From first line to last, copy the material below exactly.

(Beginning of DATA)

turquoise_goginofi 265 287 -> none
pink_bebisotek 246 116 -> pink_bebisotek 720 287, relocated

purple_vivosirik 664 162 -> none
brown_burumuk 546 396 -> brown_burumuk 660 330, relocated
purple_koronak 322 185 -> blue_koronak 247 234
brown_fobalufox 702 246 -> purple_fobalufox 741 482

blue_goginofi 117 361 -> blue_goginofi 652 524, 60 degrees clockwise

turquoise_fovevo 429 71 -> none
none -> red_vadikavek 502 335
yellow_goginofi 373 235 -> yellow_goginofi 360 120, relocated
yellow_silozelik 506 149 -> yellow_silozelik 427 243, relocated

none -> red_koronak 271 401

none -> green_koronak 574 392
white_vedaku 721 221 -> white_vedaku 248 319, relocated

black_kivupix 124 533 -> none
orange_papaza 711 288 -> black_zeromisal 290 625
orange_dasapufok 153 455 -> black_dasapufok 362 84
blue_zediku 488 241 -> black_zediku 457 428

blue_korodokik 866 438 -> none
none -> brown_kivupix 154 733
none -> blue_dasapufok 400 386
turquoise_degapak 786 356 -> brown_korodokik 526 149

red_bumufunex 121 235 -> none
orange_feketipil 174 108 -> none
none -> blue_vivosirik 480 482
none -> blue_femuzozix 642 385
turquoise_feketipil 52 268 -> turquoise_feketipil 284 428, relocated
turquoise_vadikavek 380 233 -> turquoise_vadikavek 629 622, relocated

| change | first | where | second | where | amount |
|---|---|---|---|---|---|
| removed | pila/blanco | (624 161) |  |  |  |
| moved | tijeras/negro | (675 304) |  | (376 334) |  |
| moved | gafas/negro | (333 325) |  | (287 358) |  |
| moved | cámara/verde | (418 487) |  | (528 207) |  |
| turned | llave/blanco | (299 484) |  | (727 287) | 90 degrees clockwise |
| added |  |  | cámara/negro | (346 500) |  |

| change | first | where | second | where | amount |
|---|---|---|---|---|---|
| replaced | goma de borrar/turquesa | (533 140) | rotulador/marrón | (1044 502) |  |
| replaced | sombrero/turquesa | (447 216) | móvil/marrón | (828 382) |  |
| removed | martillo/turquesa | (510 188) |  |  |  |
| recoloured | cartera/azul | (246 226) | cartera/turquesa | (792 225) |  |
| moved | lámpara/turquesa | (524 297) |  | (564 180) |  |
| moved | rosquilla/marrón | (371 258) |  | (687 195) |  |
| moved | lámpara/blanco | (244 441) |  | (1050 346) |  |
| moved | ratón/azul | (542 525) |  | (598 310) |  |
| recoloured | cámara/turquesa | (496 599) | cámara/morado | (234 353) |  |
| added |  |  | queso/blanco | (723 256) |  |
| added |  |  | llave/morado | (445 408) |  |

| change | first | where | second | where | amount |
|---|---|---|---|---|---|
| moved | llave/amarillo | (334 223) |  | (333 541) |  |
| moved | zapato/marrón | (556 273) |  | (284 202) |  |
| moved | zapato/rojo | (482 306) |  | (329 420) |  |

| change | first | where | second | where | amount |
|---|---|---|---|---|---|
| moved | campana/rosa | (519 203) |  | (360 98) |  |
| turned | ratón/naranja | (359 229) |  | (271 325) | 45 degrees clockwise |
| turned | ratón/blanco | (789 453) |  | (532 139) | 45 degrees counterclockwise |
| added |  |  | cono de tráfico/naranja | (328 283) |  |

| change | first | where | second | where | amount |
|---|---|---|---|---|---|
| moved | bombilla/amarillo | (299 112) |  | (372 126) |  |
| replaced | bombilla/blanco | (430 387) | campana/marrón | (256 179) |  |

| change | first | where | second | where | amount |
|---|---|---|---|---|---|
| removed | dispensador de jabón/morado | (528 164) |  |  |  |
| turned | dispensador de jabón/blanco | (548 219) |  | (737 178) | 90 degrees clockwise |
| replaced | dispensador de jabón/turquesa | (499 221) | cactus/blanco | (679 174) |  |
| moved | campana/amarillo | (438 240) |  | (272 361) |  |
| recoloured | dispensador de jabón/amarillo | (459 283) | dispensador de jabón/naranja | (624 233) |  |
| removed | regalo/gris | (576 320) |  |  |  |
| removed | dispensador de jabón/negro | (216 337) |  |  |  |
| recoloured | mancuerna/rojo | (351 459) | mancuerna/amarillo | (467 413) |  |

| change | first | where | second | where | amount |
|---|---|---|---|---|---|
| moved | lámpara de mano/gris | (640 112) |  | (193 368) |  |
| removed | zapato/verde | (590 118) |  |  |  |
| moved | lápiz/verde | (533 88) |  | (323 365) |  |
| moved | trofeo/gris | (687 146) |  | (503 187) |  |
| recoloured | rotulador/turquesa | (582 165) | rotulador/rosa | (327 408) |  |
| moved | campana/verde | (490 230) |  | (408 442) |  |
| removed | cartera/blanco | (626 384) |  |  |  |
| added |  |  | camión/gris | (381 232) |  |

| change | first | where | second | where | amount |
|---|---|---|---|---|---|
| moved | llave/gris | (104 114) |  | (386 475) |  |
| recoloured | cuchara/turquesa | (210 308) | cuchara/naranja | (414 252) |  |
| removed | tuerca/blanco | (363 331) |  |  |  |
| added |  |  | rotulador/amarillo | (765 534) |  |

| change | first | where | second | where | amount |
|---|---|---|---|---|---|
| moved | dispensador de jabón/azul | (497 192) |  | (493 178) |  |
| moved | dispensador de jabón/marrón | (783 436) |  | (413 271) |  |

(End of DATA)

ANSWER SECTION:
turquoise_goginofi 265 287 -> none
pink_bebisotek 246 116 -> pink_bebisotek 720 287, relocated

purple_vivosirik 664 162 -> none
brown_burumuk 546 396 -> brown_burumuk 660 330, relocated
purple_koronak 322 185 -> blue_koronak 247 234
brown_fobalufox 702 246 -> purple_fobalufox 741 482

blue_goginofi 117 361 -> blue_goginofi 652 524, 60 degrees clockwise

turquoise_fovevo 429 71 -> none
none -> red_vadikavek 502 335
yellow_goginofi 373 235 -> yellow_goginofi 360 120, relocated
yellow_silozelik 506 149 -> yellow_silozelik 427 243, relocated

none -> red_koronak 271 401

none -> green_koronak 574 392
white_vedaku 721 221 -> white_vedaku 248 319, relocated

black_kivupix 124 533 -> none
orange_papaza 711 288 -> black_zeromisal 290 625
orange_dasapufok 153 455 -> black_dasapufok 362 84
blue_zediku 488 241 -> black_zediku 457 428

blue_korodokik 866 438 -> none
none -> brown_kivupix 154 733
none -> blue_dasapufok 400 386
turquoise_degapak 786 356 -> brown_korodokik 526 149

red_bumufunex 121 235 -> none
orange_feketipil 174 108 -> none
none -> blue_vivosirik 480 482
none -> blue_femuzozix 642 385
turquoise_feketipil 52 268 -> turquoise_feketipil 284 428, relocated
turquoise_vadikavek 380 233 -> turquoise_vadikavek 629 622, relocated

| change | first | where | second | where | amount |
|---|---|---|---|---|---|
| removed | pila/blanco | (624 161) |  |  |  |
| moved | tijeras/negro | (675 304) |  | (376 334) |  |
| moved | gafas/negro | (333 325) |  | (287 358) |  |
| moved | cámara/verde | (418 487) |  | (528 207) |  |
| turned | llave/blanco | (299 484) |  | (727 287) | 90 degrees clockwise |
| added |  |  | cámara/negro | (346 500) |  |

| change | first | where | second | where | amount |
|---|---|---|---|---|---|
| replaced | goma de borrar/turquesa | (533 140) | rotulador/marrón | (1044 502) |  |
| replaced | sombrero/turquesa | (447 216) | móvil/marrón | (828 382) |  |
| removed | martillo/turquesa | (510 188) |  |  |  |
| recoloured | cartera/azul | (246 226) | cartera/turquesa | (792 225) |  |
| moved | lámpara/turquesa | (524 297) |  | (564 180) |  |
| moved | rosquilla/marrón | (371 258) |  | (687 195) |  |
| moved | lámpara/blanco | (244 441) |  | (1050 346) |  |
| moved | ratón/azul | (542 525) |  | (598 310) |  |
| recoloured | cámara/turquesa | (496 599) | cámara/morado | (234 353) |  |
| added |  |  | queso/blanco | (723 256) |  |
| added |  |  | llave/morado | (445 408) |  |

| change | first | where | second | where | amount |
|---|---|---|---|---|---|
| moved | llave/amarillo | (334 223) |  | (333 541) |  |
| moved | zapato/marrón | (556 273) |  | (284 202) |  |
| moved | zapato/rojo | (482 306) |  | (329 420) |  |

| change | first | where | second | where | amount |
|---|---|---|---|---|---|
| moved | campana/rosa | (519 203) |  | (360 98) |  |
| turned | ratón/naranja | (359 229) |  | (271 325) | 45 degrees clockwise |
| turned | ratón/blanco | (789 453) |  | (532 139) | 45 degrees counterclockwise |
| added |  |  | cono de tráfico/naranja | (328 283) |  |

| change | first | where | second | where | amount |
|---|---|---|---|---|---|
| moved | bombilla/amarillo | (299 112) |  | (372 126) |  |
| replaced | bombilla/blanco | (430 387) | campana/marrón | (256 179) |  |

| change | first | where | second | where | amount |
|---|---|---|---|---|---|
| removed | dispensador de jabón/morado | (528 164) |  |  |  |
| turned | dispensador de jabón/blanco | (548 219) |  | (737 178) | 90 degrees clockwise |
| replaced | dispensador de jabón/turquesa | (499 221) | cactus/blanco | (679 174) |  |
| moved | campana/amarillo | (438 240) |  | (272 361) |  |
| recoloured | dispensador de jabón/amarillo | (459 283) | dispensador de jabón/naranja | (624 233) |  |
| removed | regalo/gris | (576 320) |  |  |  |
| removed | dispensador de jabón/negro | (216 337) |  |  |  |
| recoloured | mancuerna/rojo | (351 459) | mancuerna/amarillo | (467 413) |  |

| change | first | where | second | where | amount |
|---|---|---|---|---|---|
| moved | lámpara de mano/gris | (640 112) |  | (193 368) |  |
| removed | zapato/verde | (590 118) |  |  |  |
| moved | lápiz/verde | (533 88) |  | (323 365) |  |
| moved | trofeo/gris | (687 146) |  | (503 187) |  |
| recoloured | rotulador/turquesa | (582 165) | rotulador/rosa | (327 408) |  |
| moved | campana/verde | (490 230) |  | (408 442) |  |
| removed | cartera/blanco | (626 384) |  |  |  |
| added |  |  | camión/gris | (381 232) |  |

| change | first | where | second | where | amount |
|---|---|---|---|---|---|
| moved | llave/gris | (104 114) |  | (386 475) |  |
| recoloured | cuchara/turquesa | (210 308) | cuchara/naranja | (414 252) |  |
| removed | tuerca/blanco | (363 331) |  |  |  |
| added |  |  | rotulador/amarillo | (765 534) |  |

| change | first | where | second | where | amount |
|---|---|---|---|---|---|
| moved | dispensador de jabón/azul | (497 192) |  | (493 178) |  |
| moved | dispensador de jabón/marrón | (783 436) |  | (413 271) |  |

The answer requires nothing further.